START Material provided
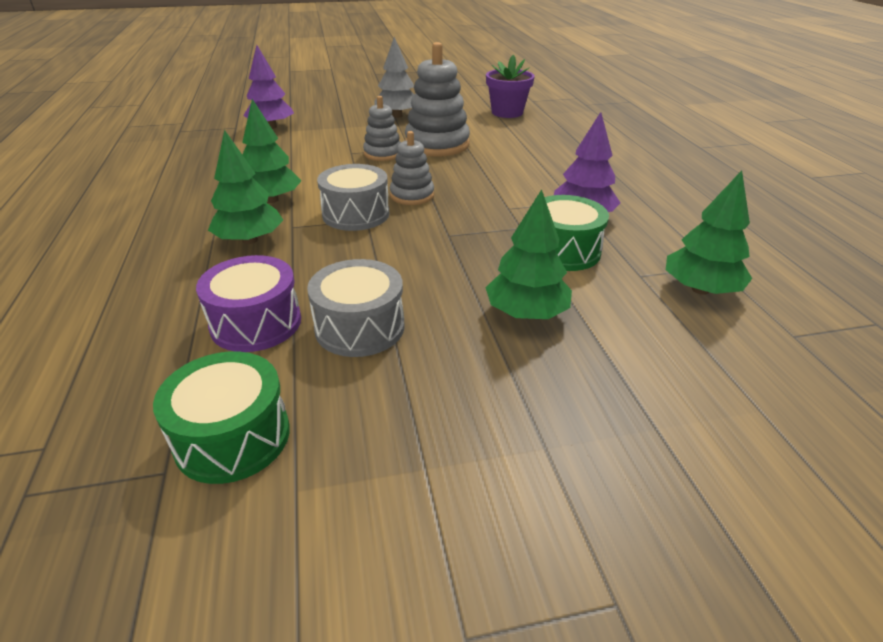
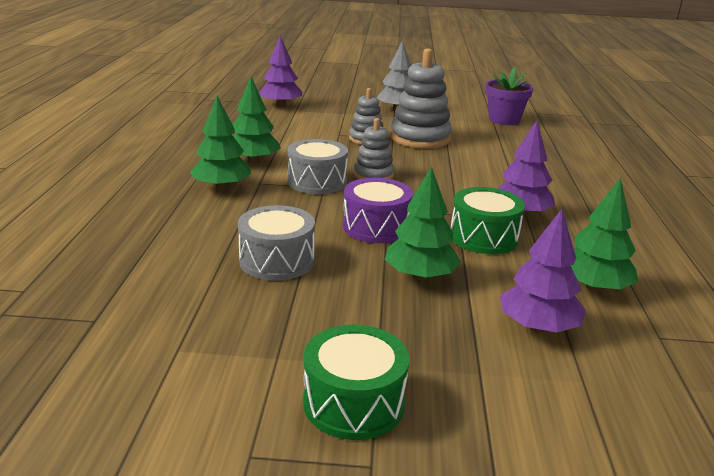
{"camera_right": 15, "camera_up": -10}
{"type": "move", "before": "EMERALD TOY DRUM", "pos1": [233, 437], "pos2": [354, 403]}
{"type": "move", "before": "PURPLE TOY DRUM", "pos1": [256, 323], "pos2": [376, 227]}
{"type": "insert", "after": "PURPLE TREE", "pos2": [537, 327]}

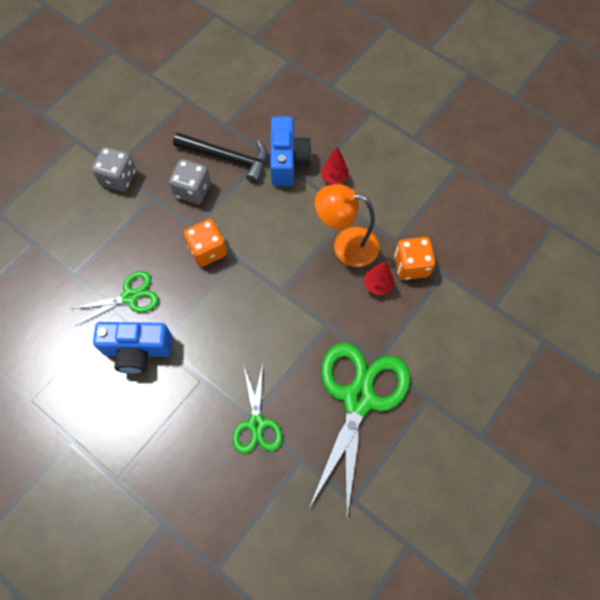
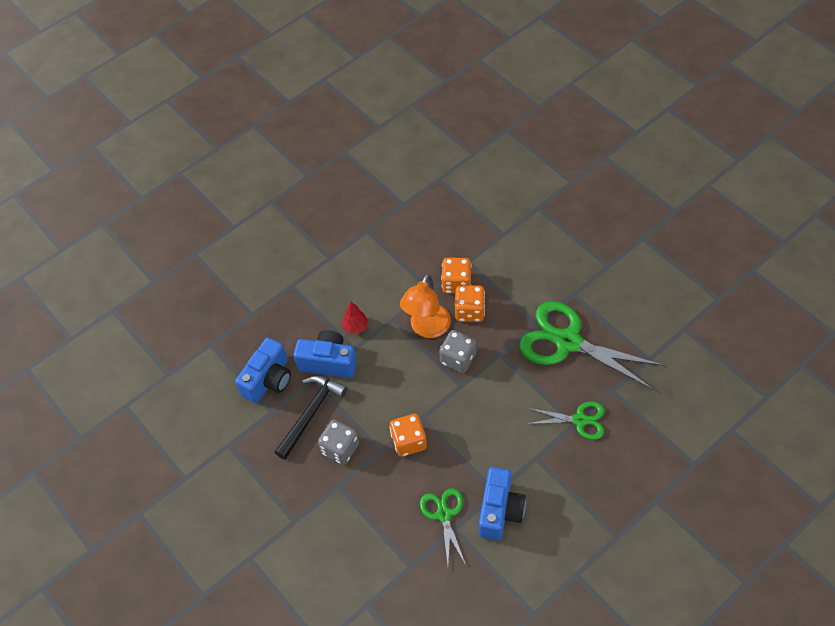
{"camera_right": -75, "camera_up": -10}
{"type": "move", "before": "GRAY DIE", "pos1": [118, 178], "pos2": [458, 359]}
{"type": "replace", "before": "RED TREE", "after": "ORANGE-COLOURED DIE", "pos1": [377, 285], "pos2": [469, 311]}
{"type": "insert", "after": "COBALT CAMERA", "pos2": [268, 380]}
END Material provided
Required work. Your job is to reproduce the material exactly. Keep pictures out of it.

Result for this exercise.
{"camera_right": 15, "camera_up": -10}
{"type": "move", "before": "EMERALD TOY DRUM", "pos1": [233, 437], "pos2": [354, 403]}
{"type": "move", "before": "PURPLE TOY DRUM", "pos1": [256, 323], "pos2": [376, 227]}
{"type": "insert", "after": "PURPLE TREE", "pos2": [537, 327]}

{"camera_right": -75, "camera_up": -10}
{"type": "move", "before": "GRAY DIE", "pos1": [118, 178], "pos2": [458, 359]}
{"type": "replace", "before": "RED TREE", "after": "ORANGE-COLOURED DIE", "pos1": [377, 285], "pos2": [469, 311]}
{"type": "insert", "after": "COBALT CAMERA", "pos2": [268, 380]}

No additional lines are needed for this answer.